-- Collected material follows --

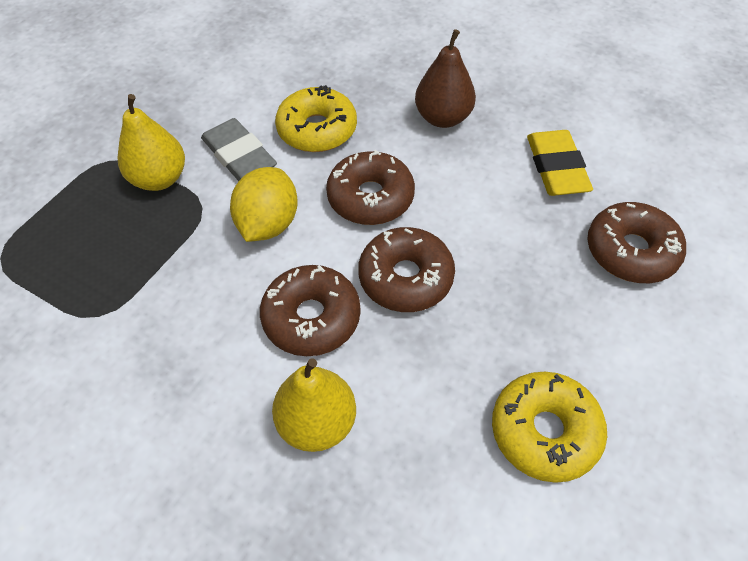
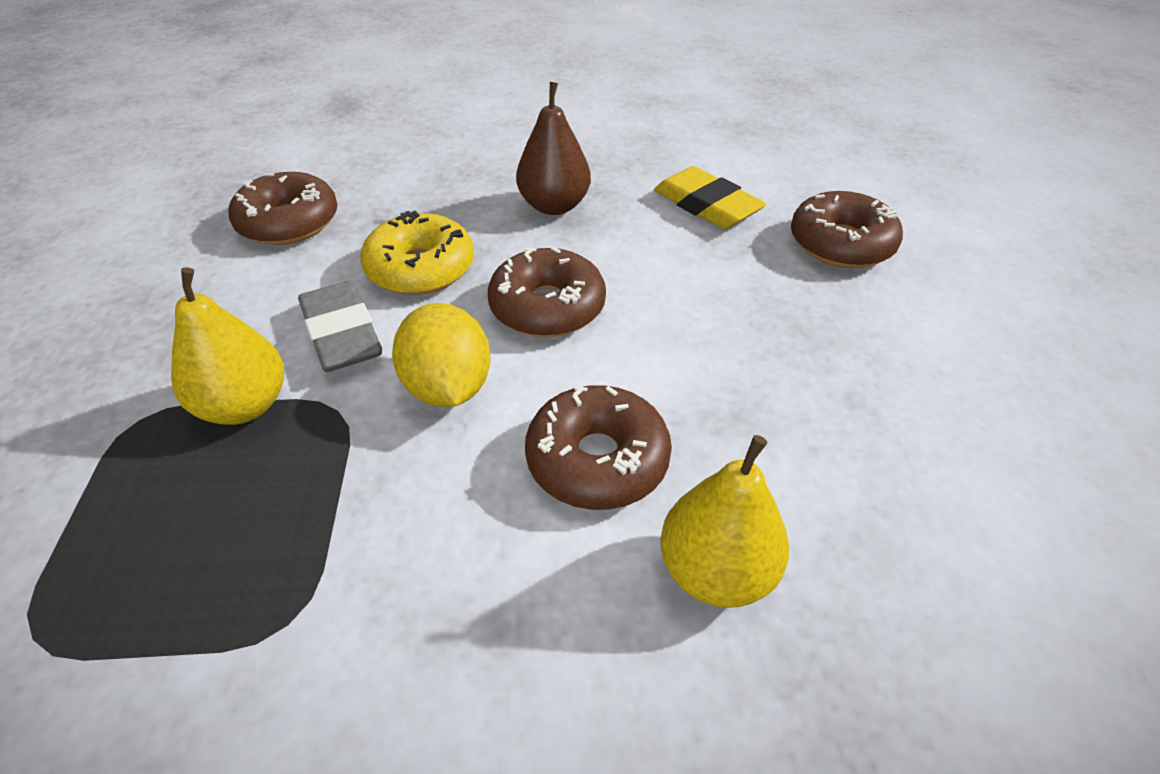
camera: 35 degrees left, 10 degrees down
(239, 156) = (342, 333): grey eraser -> grey eraser turned 45 degrees clockwise
(405, 278) = (662, 365): brown donut -> brown donut (289, 223)
(544, 431) = (940, 435): yellow donut -> none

-- Collected material concluded --

**Goal of the exercise**
Your task is to repeat the data above exactly while excluding the pictures.

**Response to this exercise**
camera: 35 degrees left, 10 degrees down
(239, 156) = (342, 333): grey eraser -> grey eraser turned 45 degrees clockwise
(405, 278) = (662, 365): brown donut -> brown donut (289, 223)
(544, 431) = (940, 435): yellow donut -> none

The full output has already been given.